[[ Data to examine open ]]

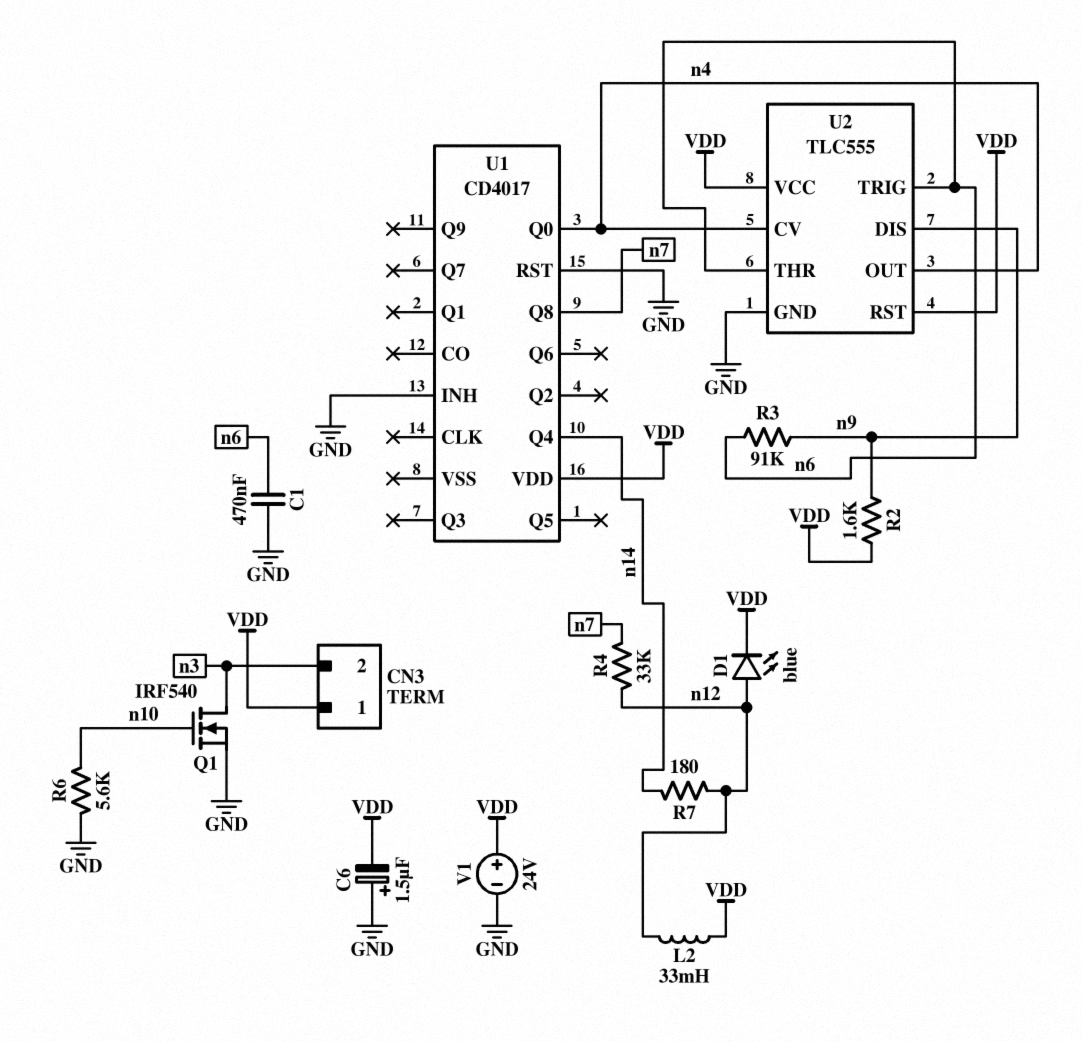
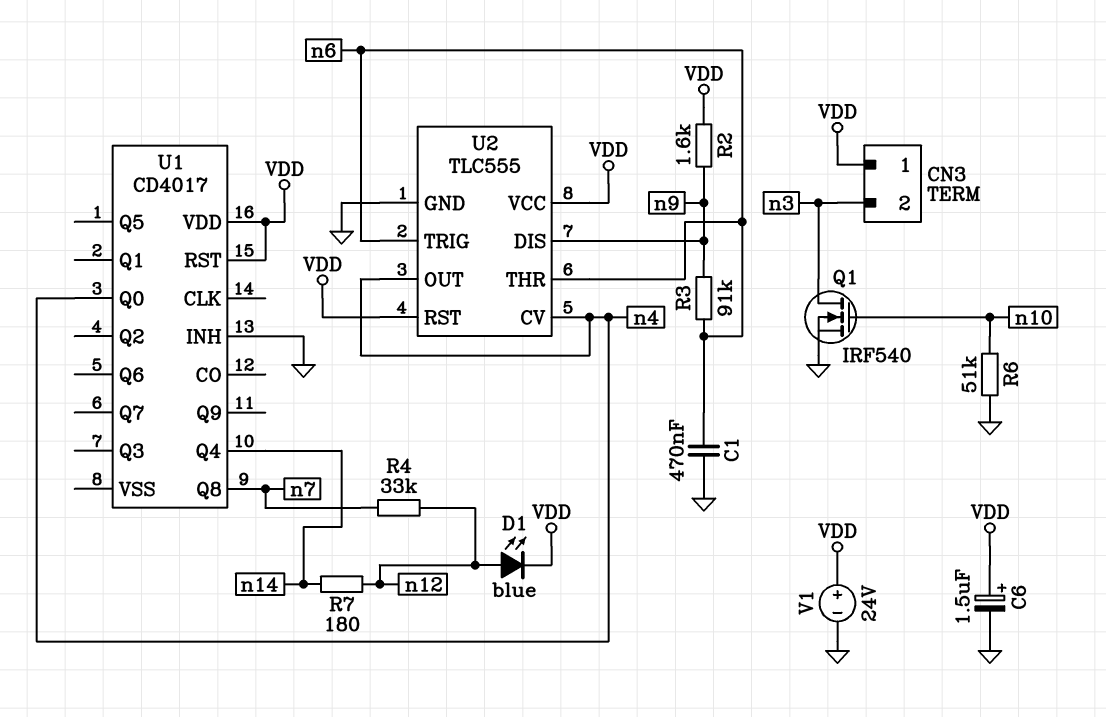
C6: 1.5uF (plus GND, minus VDD) -> 1.5uF (plus VDD, minus GND)
L2: 33mH (VDD, n12) -> none
R6: 5.6k (GND, n10) -> 51k (GND, n10)
U1 pin RST: GND -> VDD

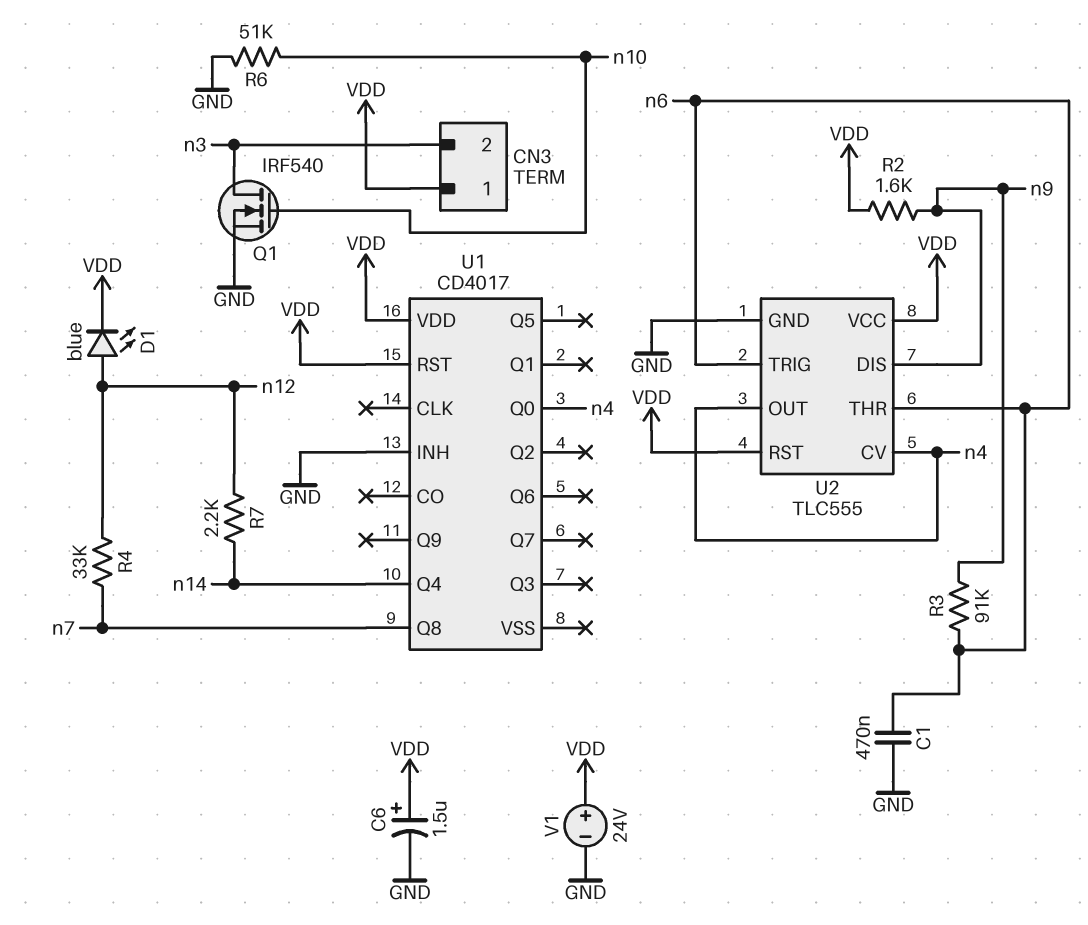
R7: 180 (n12, n14) -> 2.2k (n12, n14)

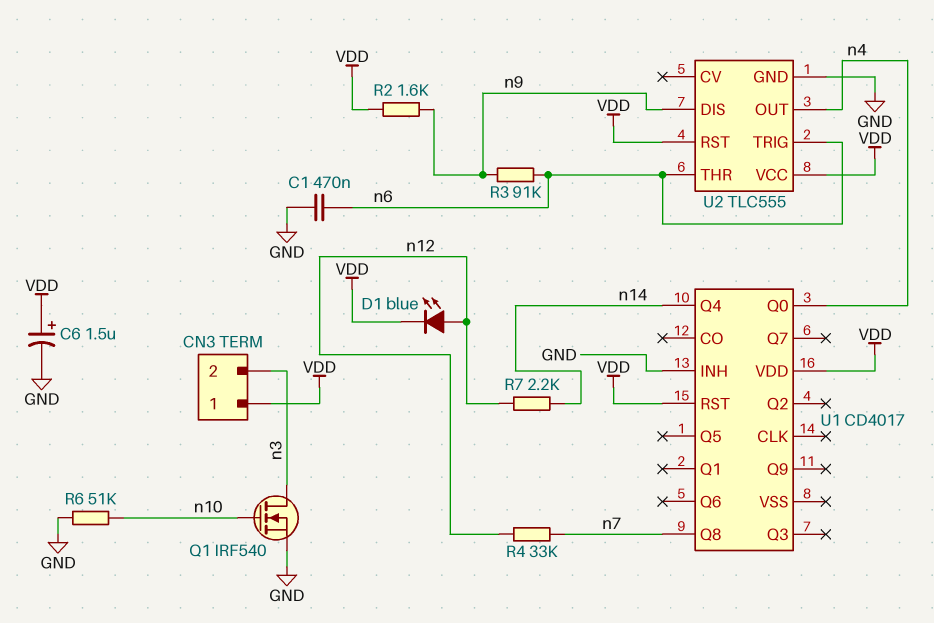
U2 pin CV: n4 -> none
V1: 24V (plus VDD, minus GND) -> none

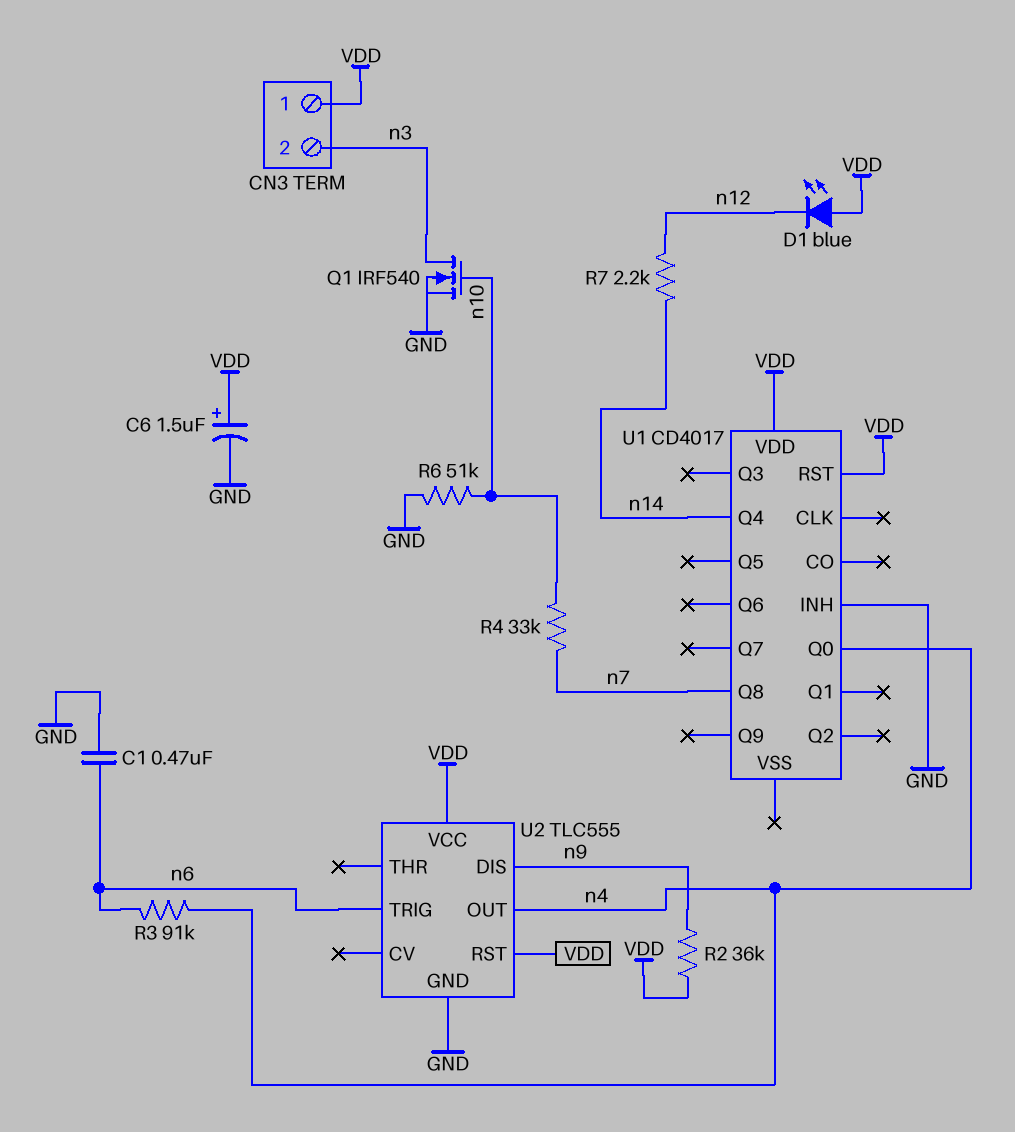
D1: LED blue (A n12, K VDD) -> LED blue (A VDD, K n12)
R2: 1.6k (VDD, n9) -> 36k (VDD, n9)
R3: 91k (n6, n9) -> 91k (n4, n6)
R4: 33k (n7, n12) -> 33k (n7, n10)
U2 pin THR: n6 -> none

[[ Data to examine closed ]]

Give every line of the records above again, exactly, and omit the pictures.

■ Answer:
C6: 1.5uF (plus GND, minus VDD) -> 1.5uF (plus VDD, minus GND)
L2: 33mH (VDD, n12) -> none
R6: 5.6k (GND, n10) -> 51k (GND, n10)
U1 pin RST: GND -> VDD

R7: 180 (n12, n14) -> 2.2k (n12, n14)

U2 pin CV: n4 -> none
V1: 24V (plus VDD, minus GND) -> none

D1: LED blue (A n12, K VDD) -> LED blue (A VDD, K n12)
R2: 1.6k (VDD, n9) -> 36k (VDD, n9)
R3: 91k (n6, n9) -> 91k (n4, n6)
R4: 33k (n7, n12) -> 33k (n7, n10)
U2 pin THR: n6 -> none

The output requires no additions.